(MATERIAL FOR THIS TASK):
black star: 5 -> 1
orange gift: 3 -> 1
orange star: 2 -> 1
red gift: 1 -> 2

...

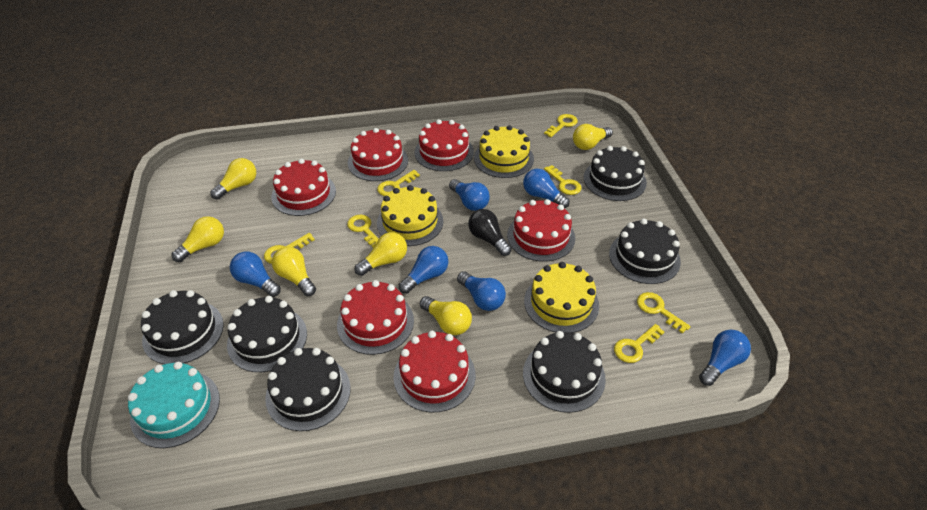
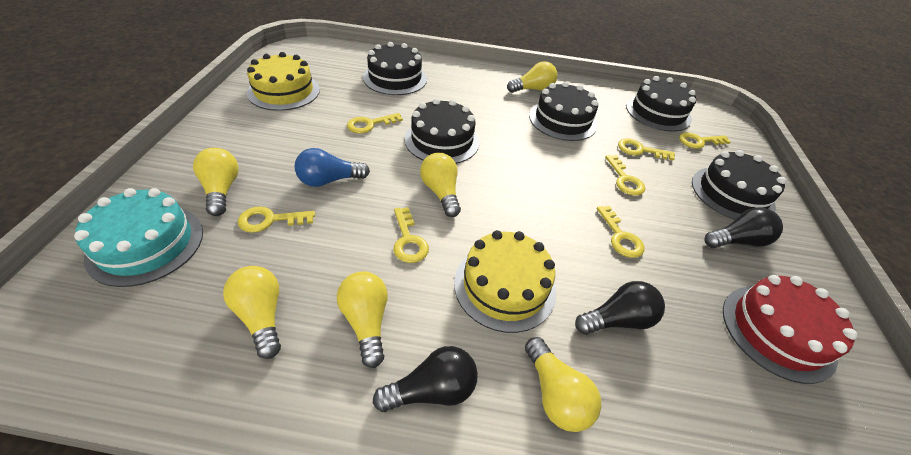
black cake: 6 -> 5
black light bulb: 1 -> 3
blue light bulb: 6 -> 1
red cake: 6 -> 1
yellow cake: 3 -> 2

--

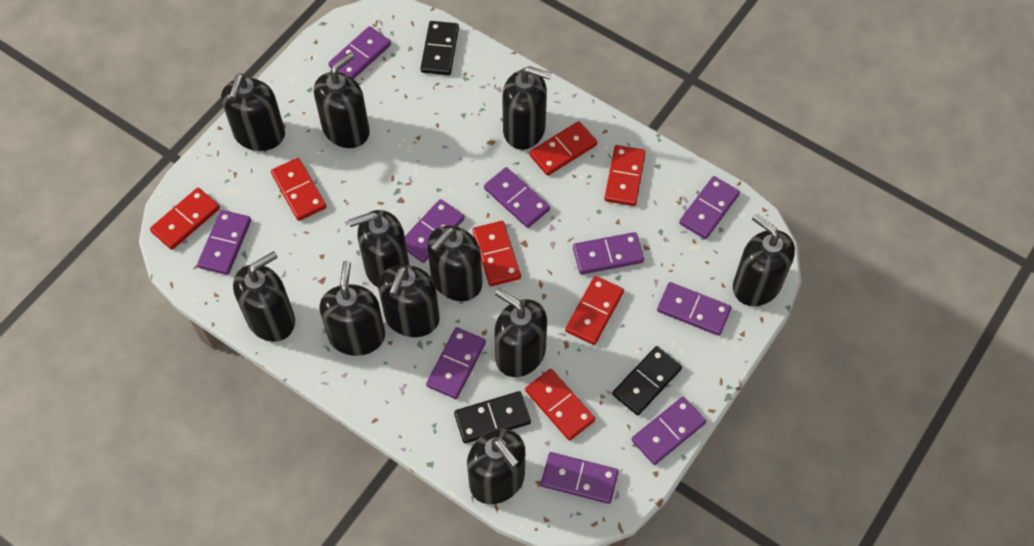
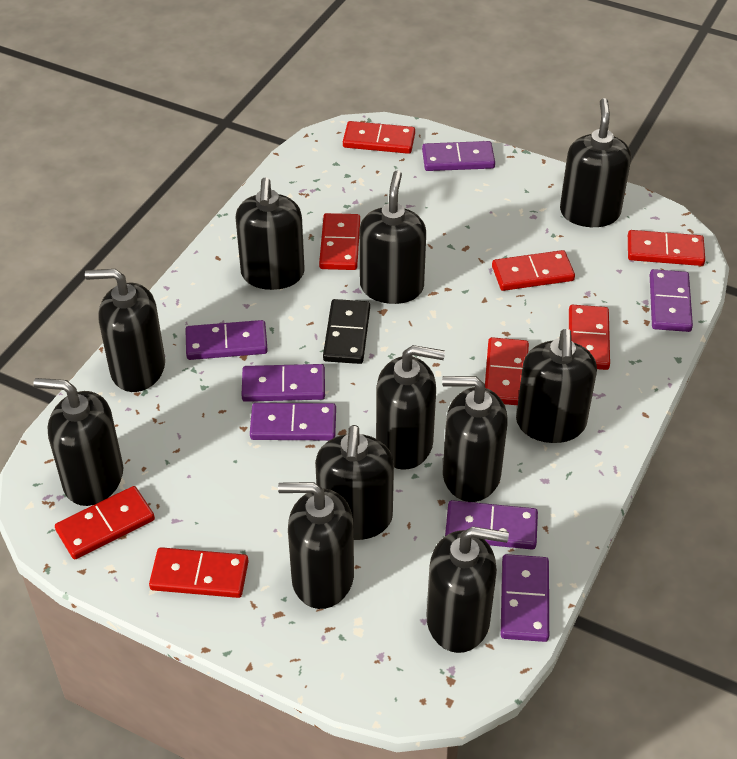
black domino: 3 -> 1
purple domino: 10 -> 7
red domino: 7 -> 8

(EXERCISE): Above are some records; copy exactly the lines from the one with "black light bulb: 1 -> 3" through the one with "yellow cake: 3 -> 2", both included, and no others.

(RESPONSE TO THE TASK):
black light bulb: 1 -> 3
blue light bulb: 6 -> 1
red cake: 6 -> 1
yellow cake: 3 -> 2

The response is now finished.